* _Task details_
Return the records below exactly; pictures stay out.

* _Raw data_

--- START ---

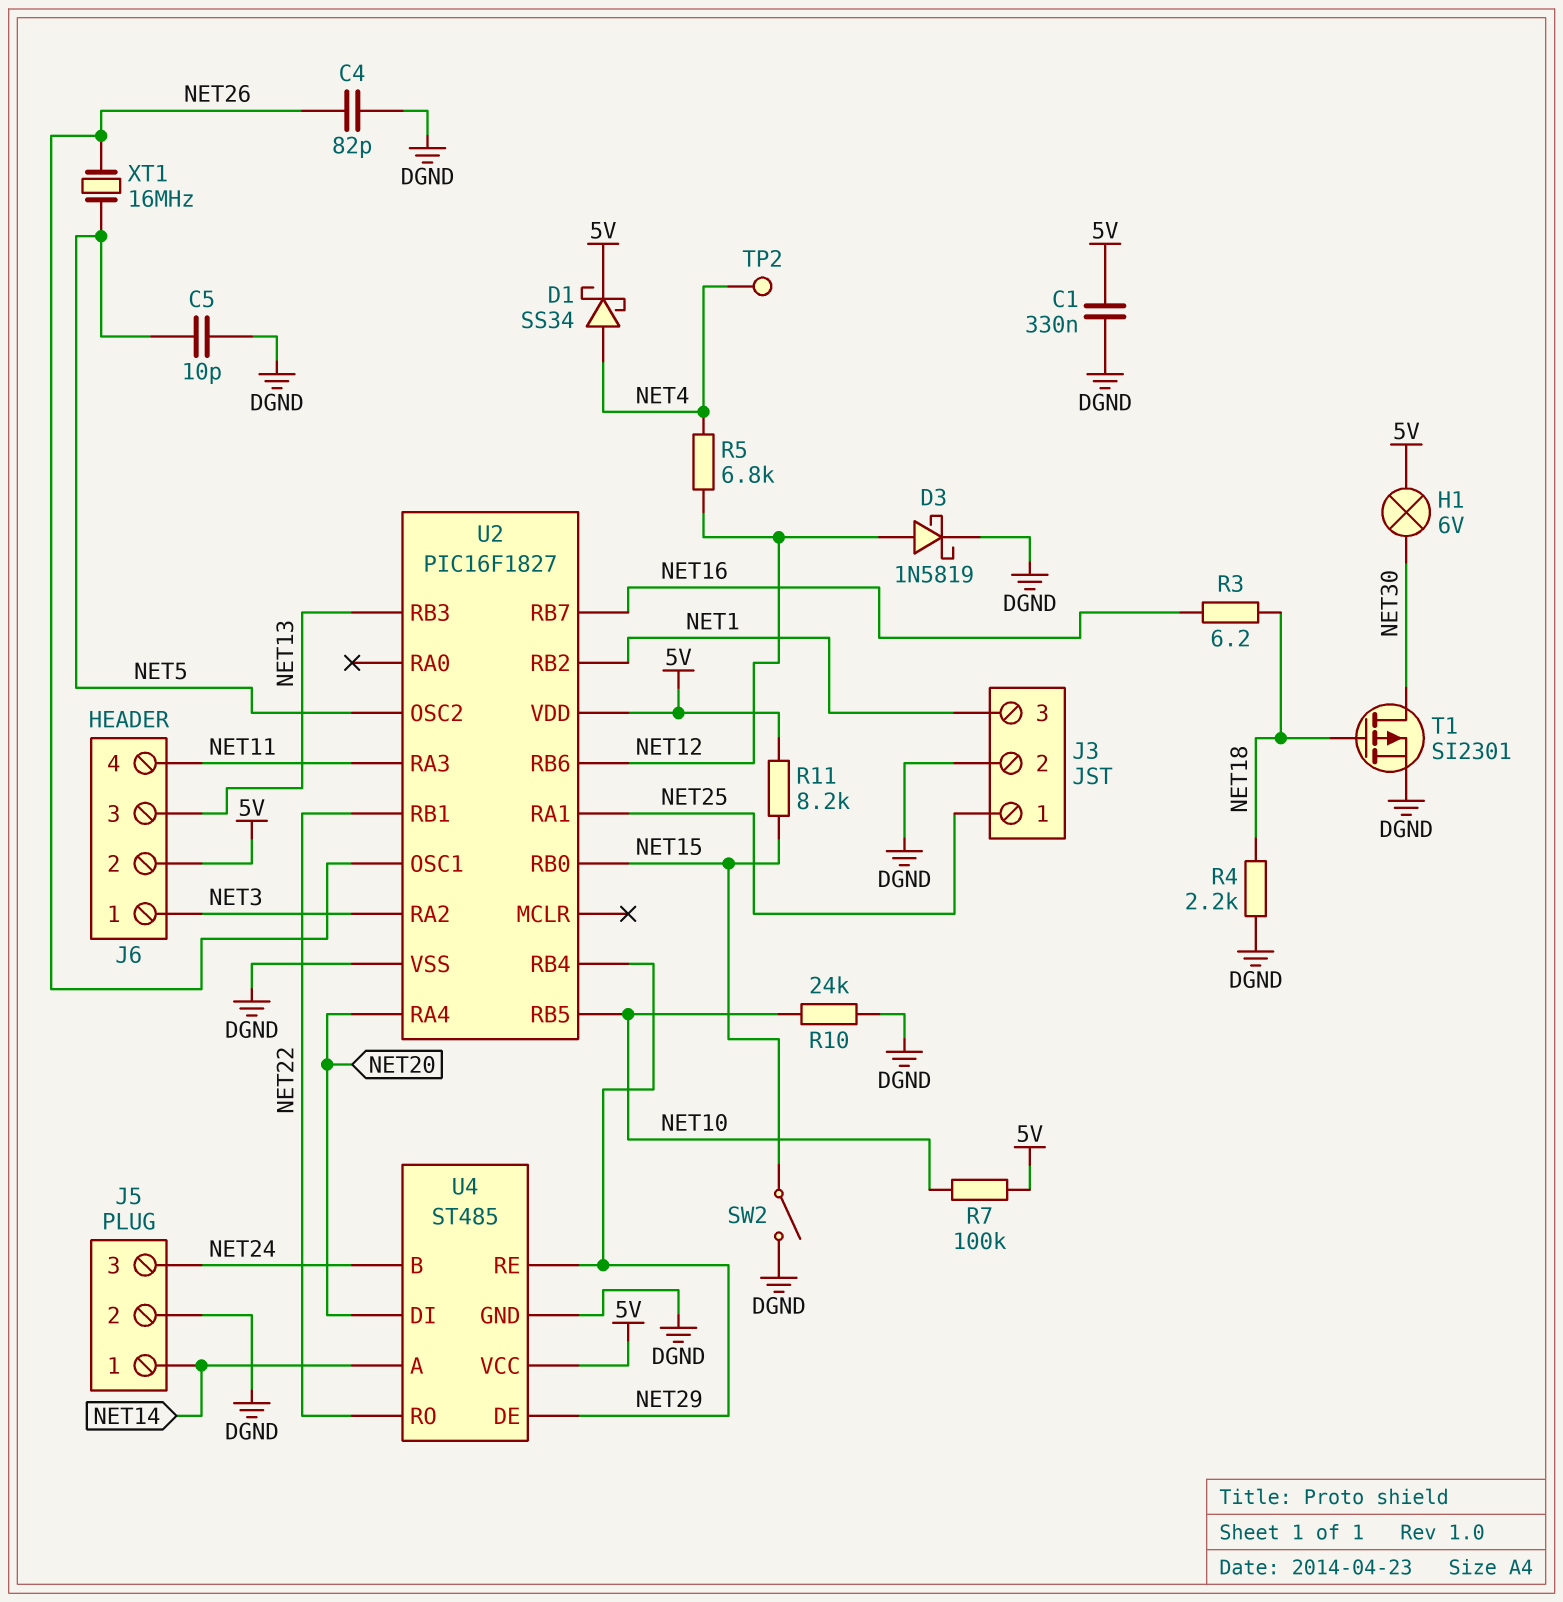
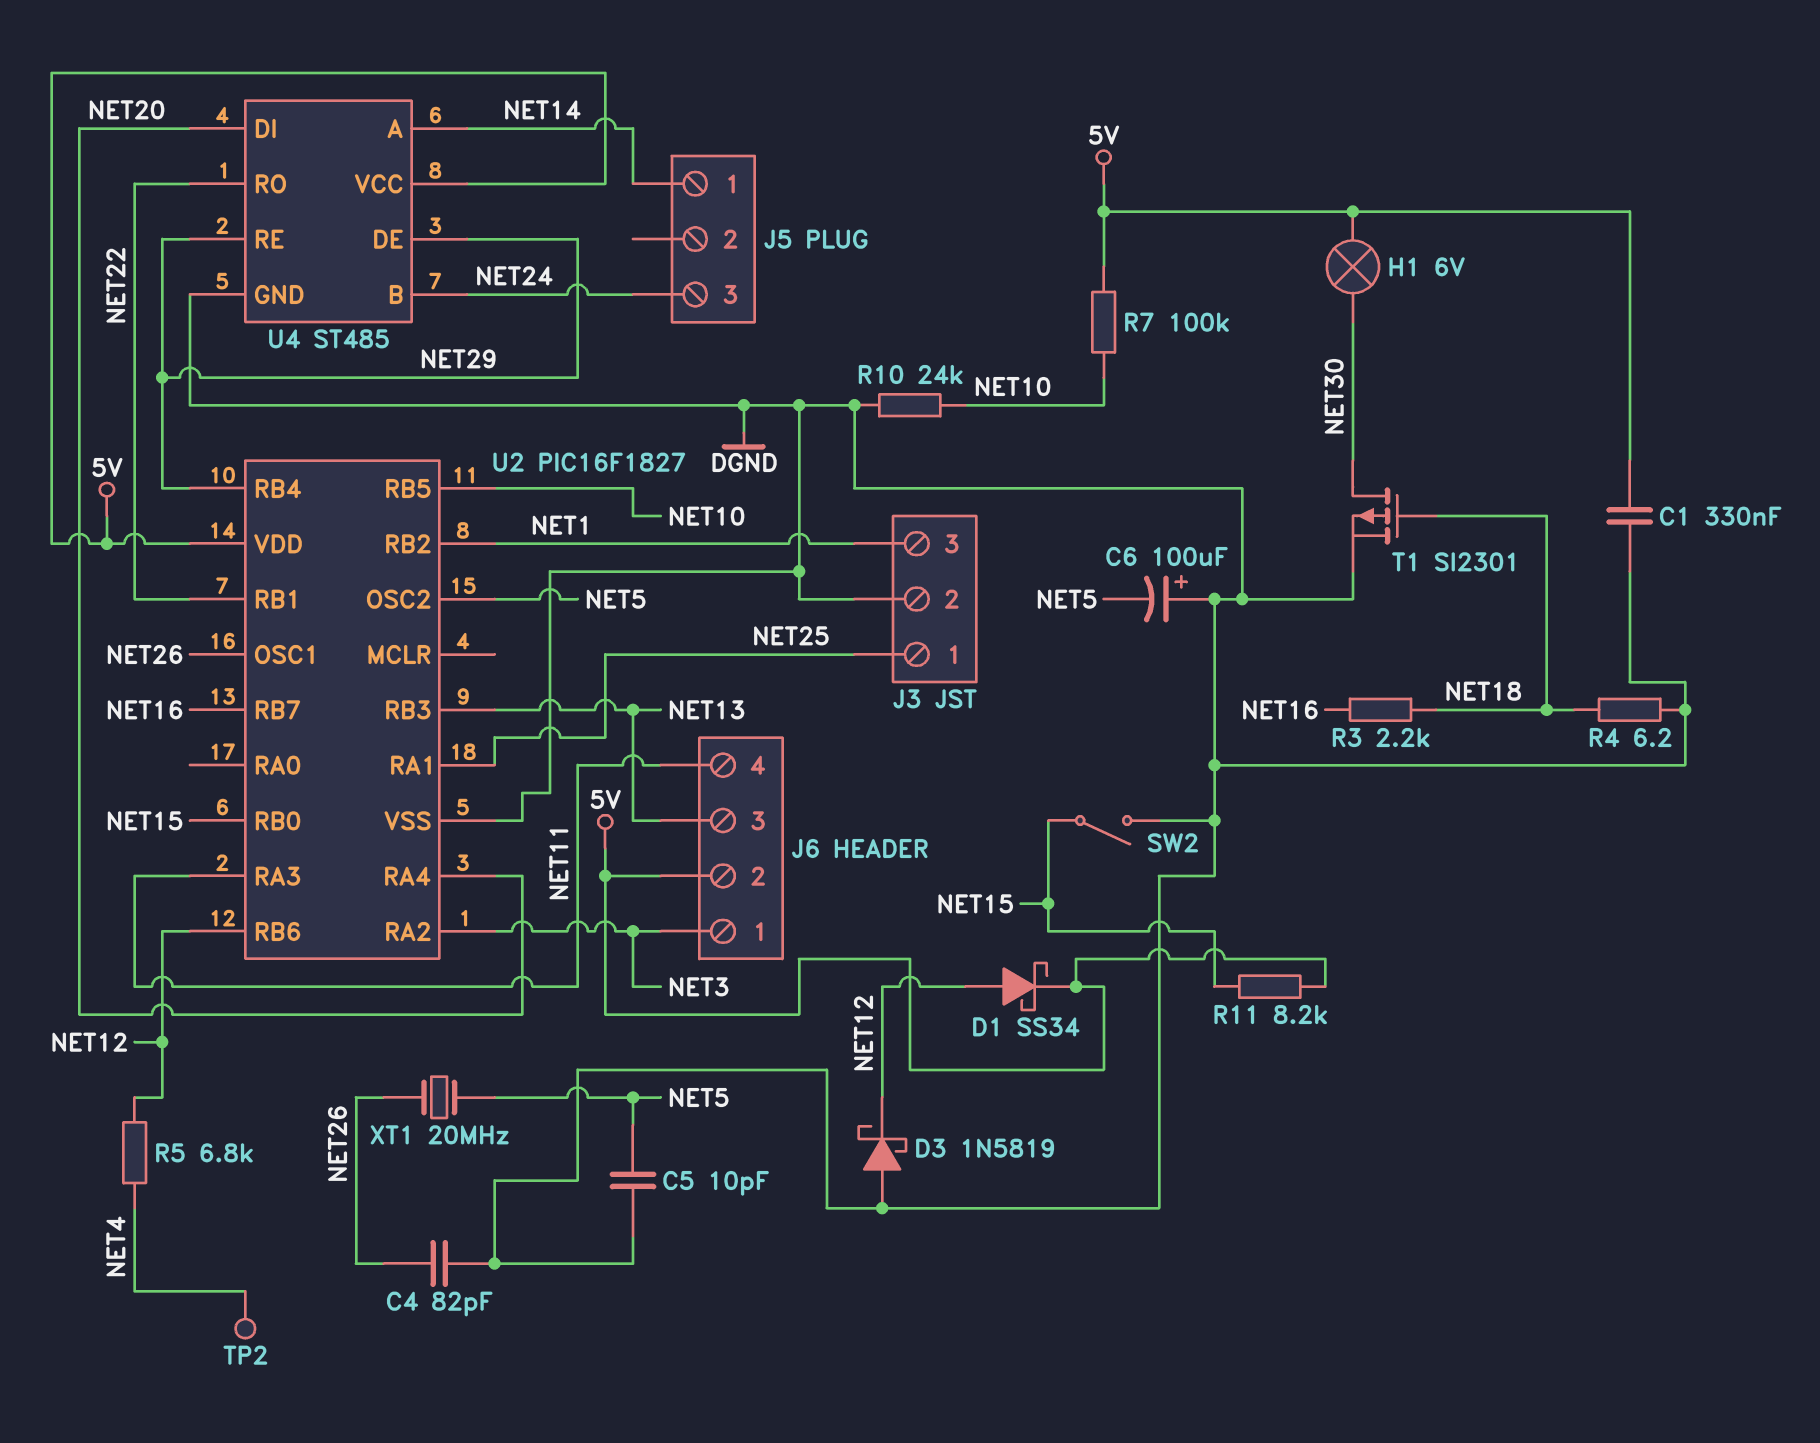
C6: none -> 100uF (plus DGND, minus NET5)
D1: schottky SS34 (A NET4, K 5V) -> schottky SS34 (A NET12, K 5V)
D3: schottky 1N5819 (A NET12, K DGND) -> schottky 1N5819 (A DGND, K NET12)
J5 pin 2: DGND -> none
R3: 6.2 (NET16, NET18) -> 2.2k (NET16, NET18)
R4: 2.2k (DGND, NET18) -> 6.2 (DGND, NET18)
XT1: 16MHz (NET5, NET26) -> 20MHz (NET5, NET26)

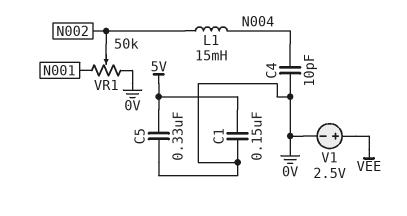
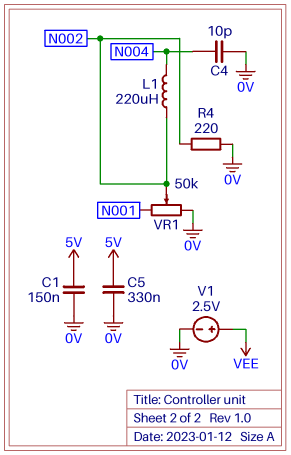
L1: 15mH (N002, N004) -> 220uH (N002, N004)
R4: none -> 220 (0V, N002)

--- END ---

* _Response box_
C6: none -> 100uF (plus DGND, minus NET5)
D1: schottky SS34 (A NET4, K 5V) -> schottky SS34 (A NET12, K 5V)
D3: schottky 1N5819 (A NET12, K DGND) -> schottky 1N5819 (A DGND, K NET12)
J5 pin 2: DGND -> none
R3: 6.2 (NET16, NET18) -> 2.2k (NET16, NET18)
R4: 2.2k (DGND, NET18) -> 6.2 (DGND, NET18)
XT1: 16MHz (NET5, NET26) -> 20MHz (NET5, NET26)

L1: 15mH (N002, N004) -> 220uH (N002, N004)
R4: none -> 220 (0V, N002)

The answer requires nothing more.